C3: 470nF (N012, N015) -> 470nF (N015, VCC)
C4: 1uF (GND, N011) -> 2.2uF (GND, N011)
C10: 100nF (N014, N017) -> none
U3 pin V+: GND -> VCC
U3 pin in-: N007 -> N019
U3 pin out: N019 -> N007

...

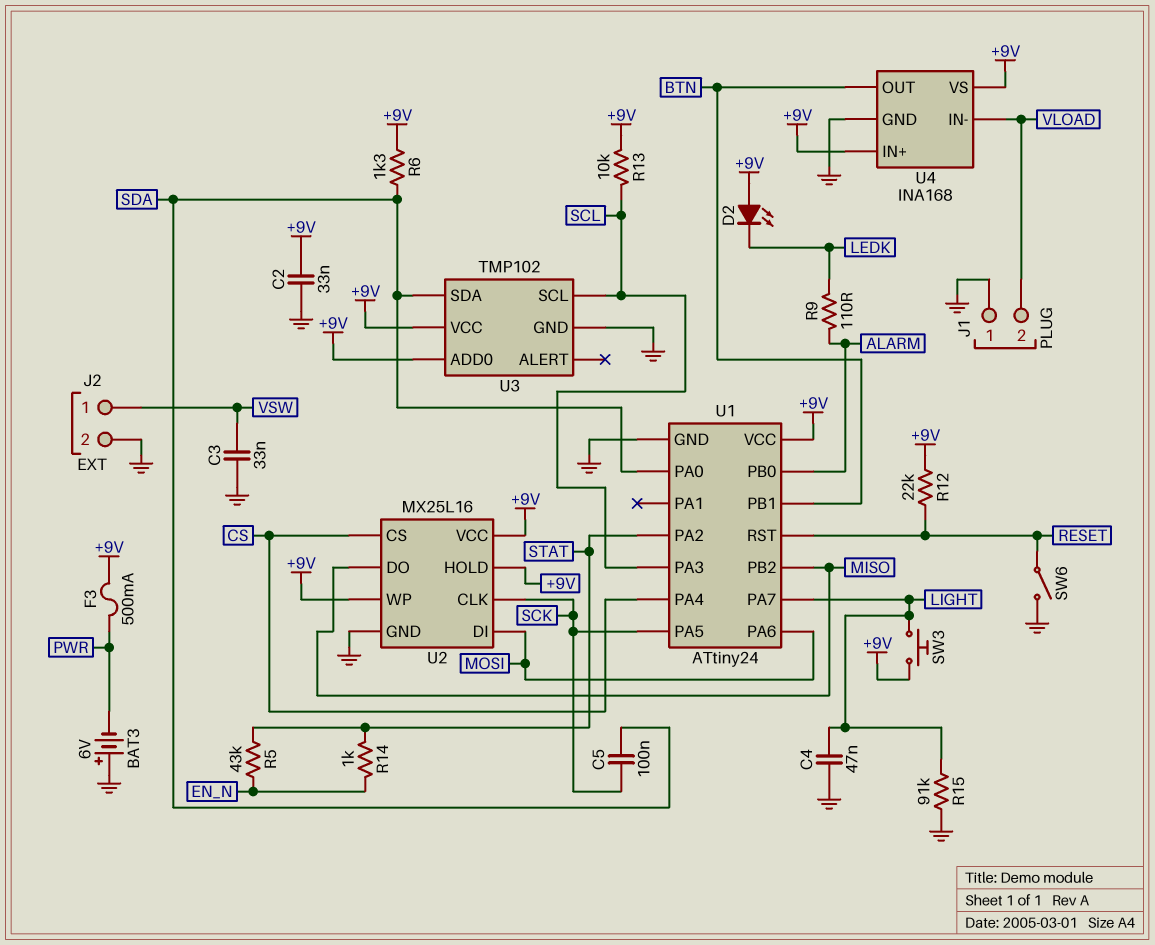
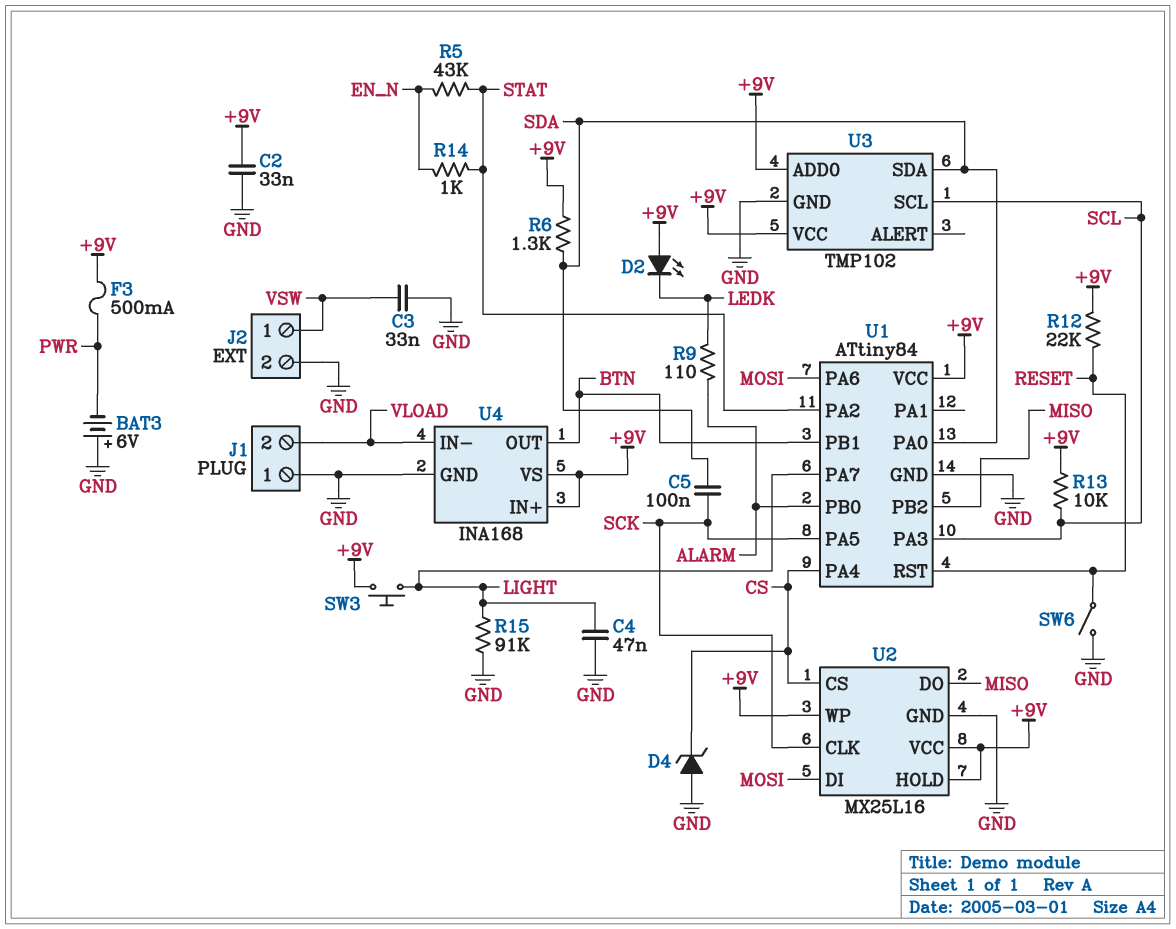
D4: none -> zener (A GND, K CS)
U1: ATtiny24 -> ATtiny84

--

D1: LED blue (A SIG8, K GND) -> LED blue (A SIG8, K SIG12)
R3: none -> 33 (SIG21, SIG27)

→ Work required
Transcribe, exactly and without additions, the lines of the records above, beginning with the line that contains "C3: 470nF (N012, N015) -> 470nF (N015, VCC)" and ending with the line that contains "U3 pin out: N019 -> N007", both included.

→ Task answer
C3: 470nF (N012, N015) -> 470nF (N015, VCC)
C4: 1uF (GND, N011) -> 2.2uF (GND, N011)
C10: 100nF (N014, N017) -> none
U3 pin V+: GND -> VCC
U3 pin in-: N007 -> N019
U3 pin out: N019 -> N007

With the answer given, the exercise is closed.